The material below contains a line with "[758 425 859 490]" and a line with "[641 258 722 344]". Copy exactly those two lines and all lines between them.

## DATA FOR THIS TASK
=== Begin Enclosure ===

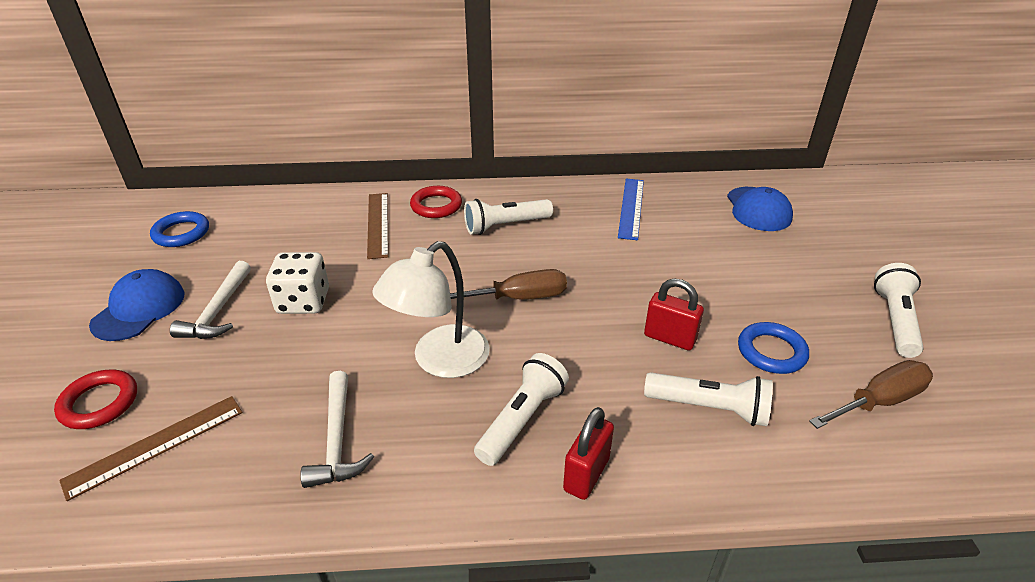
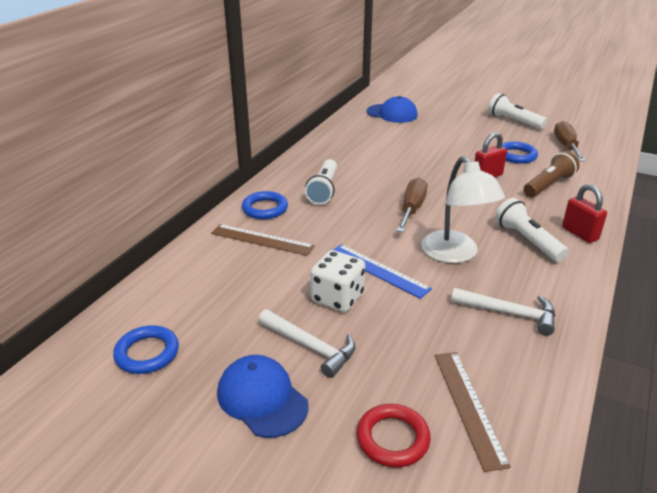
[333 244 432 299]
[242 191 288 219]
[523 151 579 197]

=== End Enclosure ===
=== Begin Enclosure ===

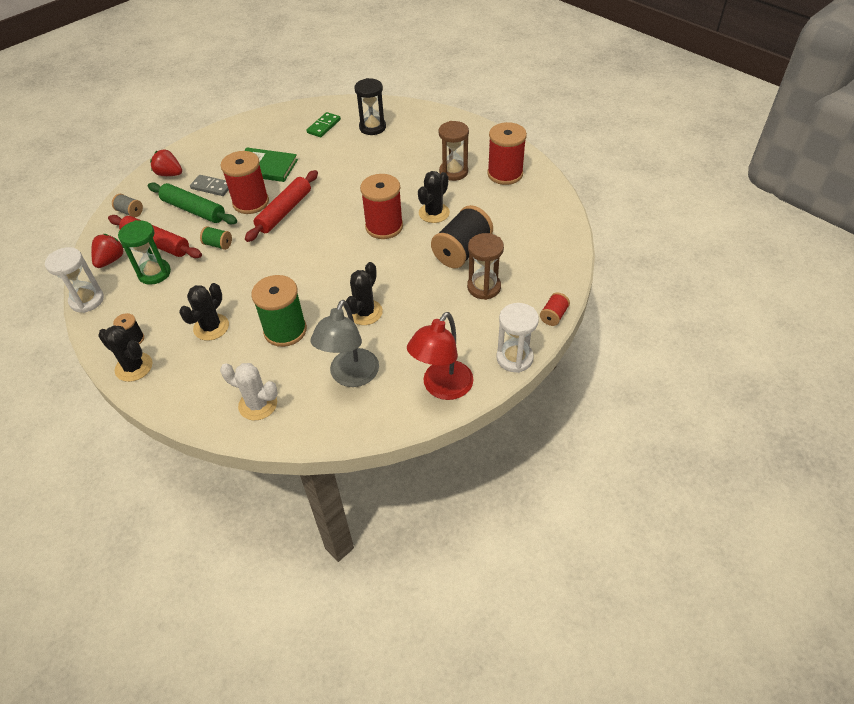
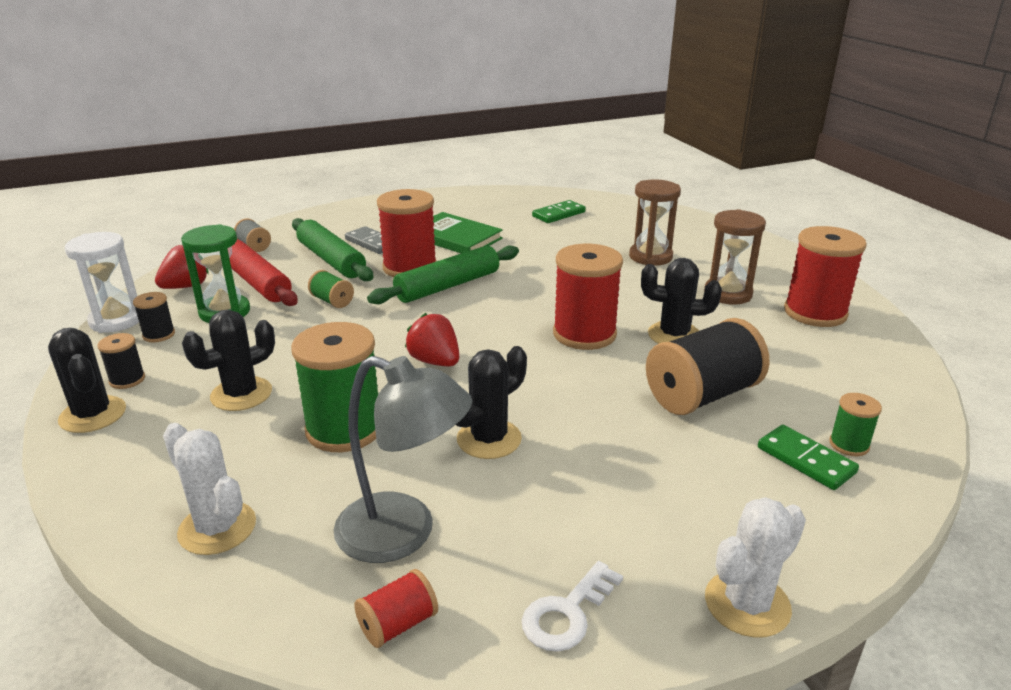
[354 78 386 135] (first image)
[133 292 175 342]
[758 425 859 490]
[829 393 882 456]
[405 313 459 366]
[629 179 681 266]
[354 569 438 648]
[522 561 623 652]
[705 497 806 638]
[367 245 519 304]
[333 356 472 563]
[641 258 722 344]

=== End Enclosure ===

## EXERCISE ANSWER
[758 425 859 490]
[829 393 882 456]
[405 313 459 366]
[629 179 681 266]
[354 569 438 648]
[522 561 623 652]
[705 497 806 638]
[367 245 519 304]
[333 356 472 563]
[641 258 722 344]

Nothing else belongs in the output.